Count the lines in the entries below that contain the string "markup", matching case exactly, and reply with that number alone.
[Start Information shown]
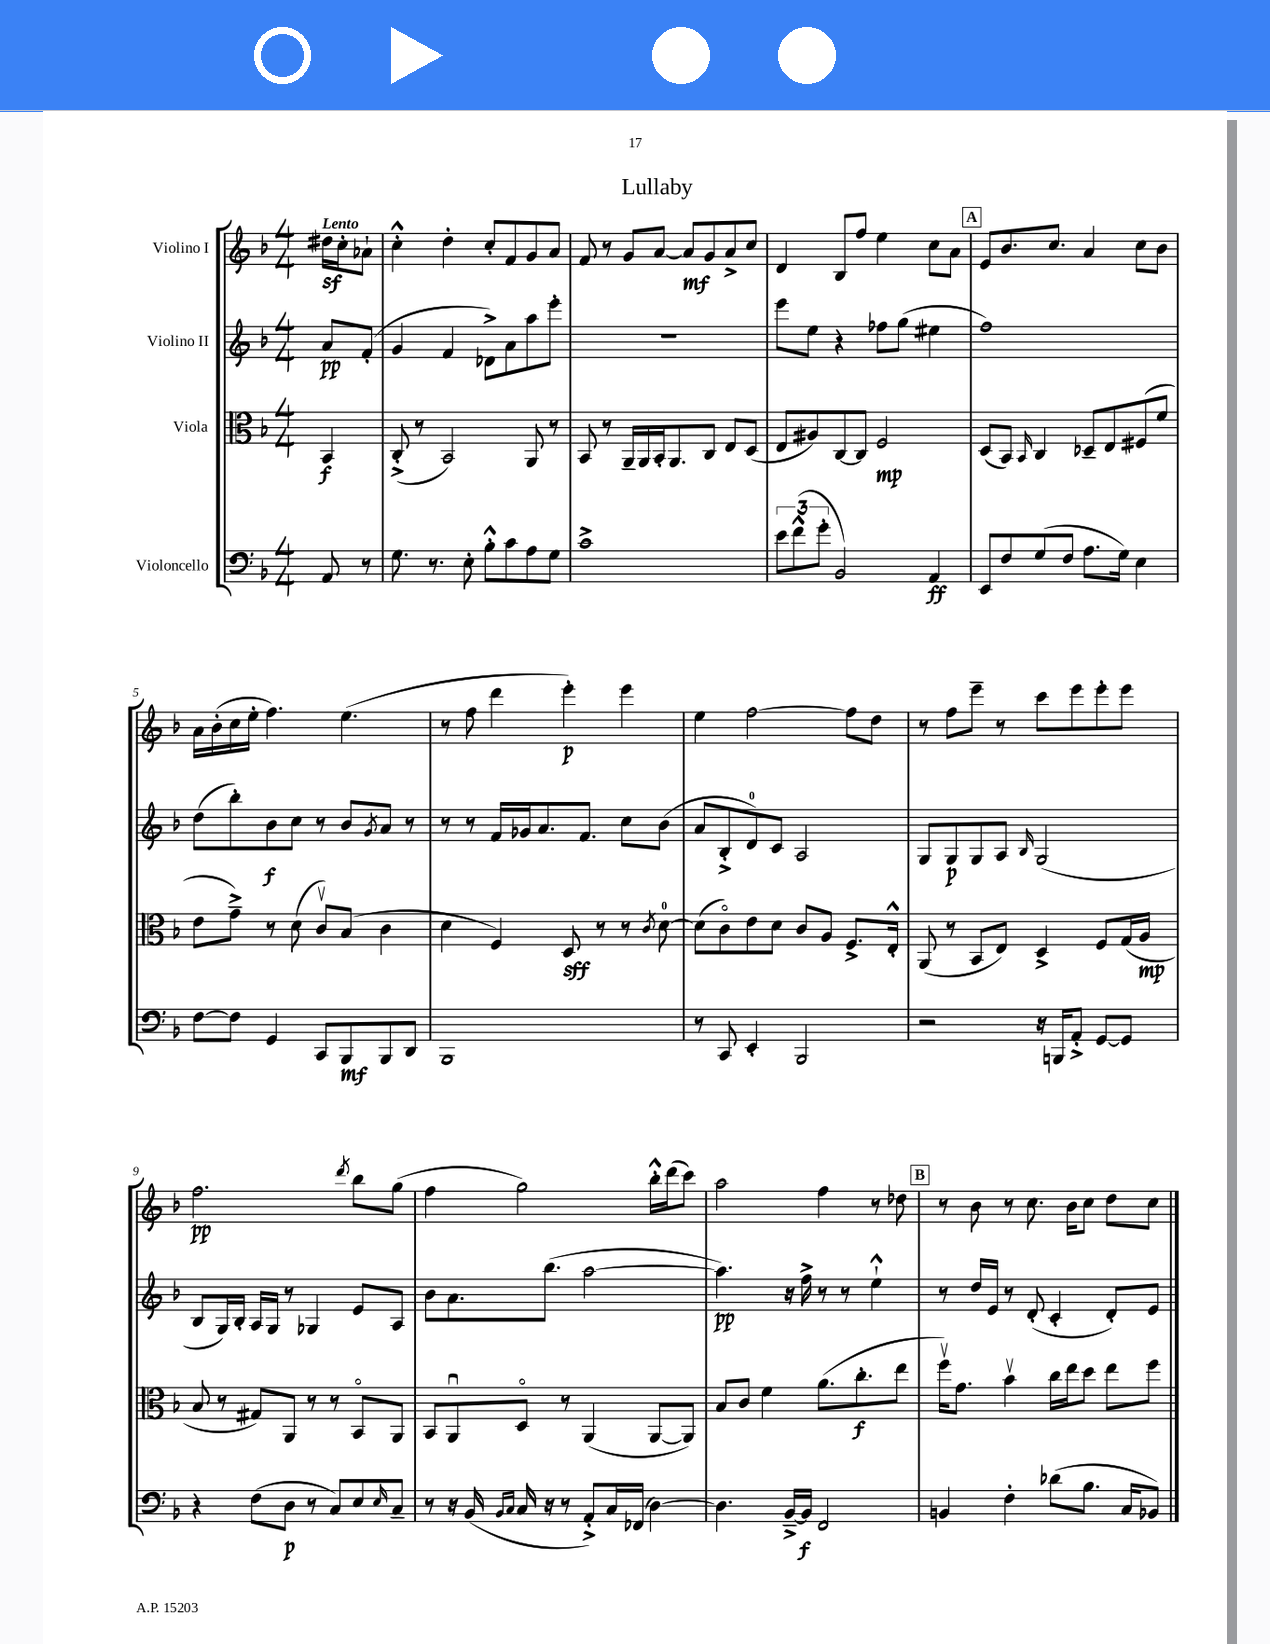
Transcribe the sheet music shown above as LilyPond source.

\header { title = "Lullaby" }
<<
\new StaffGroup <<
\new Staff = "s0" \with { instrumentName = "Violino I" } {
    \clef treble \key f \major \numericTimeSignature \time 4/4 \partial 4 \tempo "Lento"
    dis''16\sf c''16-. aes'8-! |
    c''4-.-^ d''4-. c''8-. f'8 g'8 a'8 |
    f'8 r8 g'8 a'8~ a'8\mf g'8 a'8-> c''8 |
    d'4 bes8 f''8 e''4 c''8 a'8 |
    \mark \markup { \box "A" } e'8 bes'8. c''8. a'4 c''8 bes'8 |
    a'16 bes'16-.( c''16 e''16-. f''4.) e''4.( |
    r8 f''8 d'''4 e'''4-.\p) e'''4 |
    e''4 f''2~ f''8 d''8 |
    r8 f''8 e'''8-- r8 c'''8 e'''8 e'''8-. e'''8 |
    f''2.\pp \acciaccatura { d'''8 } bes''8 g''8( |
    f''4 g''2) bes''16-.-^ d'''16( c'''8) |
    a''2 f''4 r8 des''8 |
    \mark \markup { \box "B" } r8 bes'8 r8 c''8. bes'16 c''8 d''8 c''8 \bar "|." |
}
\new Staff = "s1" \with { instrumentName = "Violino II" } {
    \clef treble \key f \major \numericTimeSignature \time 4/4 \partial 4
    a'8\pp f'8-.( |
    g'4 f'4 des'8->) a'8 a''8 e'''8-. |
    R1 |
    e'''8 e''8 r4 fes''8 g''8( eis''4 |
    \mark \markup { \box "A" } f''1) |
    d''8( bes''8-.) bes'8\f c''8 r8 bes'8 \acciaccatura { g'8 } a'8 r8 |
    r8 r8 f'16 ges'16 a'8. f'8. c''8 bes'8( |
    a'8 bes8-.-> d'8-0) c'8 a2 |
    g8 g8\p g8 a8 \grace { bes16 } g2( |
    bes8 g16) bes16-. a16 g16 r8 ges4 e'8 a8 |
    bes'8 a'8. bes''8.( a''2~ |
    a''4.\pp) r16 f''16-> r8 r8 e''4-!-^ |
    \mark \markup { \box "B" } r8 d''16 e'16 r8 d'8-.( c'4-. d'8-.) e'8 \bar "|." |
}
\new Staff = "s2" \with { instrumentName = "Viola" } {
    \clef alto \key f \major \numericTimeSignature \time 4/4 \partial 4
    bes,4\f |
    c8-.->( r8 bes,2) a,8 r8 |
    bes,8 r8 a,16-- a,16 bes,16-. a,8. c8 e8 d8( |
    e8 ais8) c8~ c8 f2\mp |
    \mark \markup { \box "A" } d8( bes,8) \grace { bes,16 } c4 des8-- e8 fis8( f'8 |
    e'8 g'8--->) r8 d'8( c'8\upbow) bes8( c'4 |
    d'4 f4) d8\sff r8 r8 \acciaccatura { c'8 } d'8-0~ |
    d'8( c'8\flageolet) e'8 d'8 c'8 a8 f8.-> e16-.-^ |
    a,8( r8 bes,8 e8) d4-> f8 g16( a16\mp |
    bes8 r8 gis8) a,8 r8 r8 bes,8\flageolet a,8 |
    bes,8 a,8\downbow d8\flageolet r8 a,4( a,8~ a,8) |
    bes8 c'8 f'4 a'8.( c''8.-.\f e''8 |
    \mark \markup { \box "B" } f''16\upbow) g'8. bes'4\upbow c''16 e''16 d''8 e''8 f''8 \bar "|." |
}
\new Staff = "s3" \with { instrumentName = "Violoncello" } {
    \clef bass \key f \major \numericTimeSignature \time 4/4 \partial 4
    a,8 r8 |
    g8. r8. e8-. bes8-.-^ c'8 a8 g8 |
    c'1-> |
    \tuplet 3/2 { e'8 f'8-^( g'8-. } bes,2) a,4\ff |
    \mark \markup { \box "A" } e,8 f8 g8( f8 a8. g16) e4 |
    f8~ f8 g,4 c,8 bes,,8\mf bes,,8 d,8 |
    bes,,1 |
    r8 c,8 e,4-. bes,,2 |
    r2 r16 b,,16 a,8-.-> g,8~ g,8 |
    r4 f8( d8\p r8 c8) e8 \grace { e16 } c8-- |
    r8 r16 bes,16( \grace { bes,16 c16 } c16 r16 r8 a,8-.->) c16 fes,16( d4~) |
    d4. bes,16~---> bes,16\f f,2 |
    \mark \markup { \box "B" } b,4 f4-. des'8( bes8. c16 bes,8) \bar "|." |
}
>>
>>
[End Information shown]
* [Correct output]: 8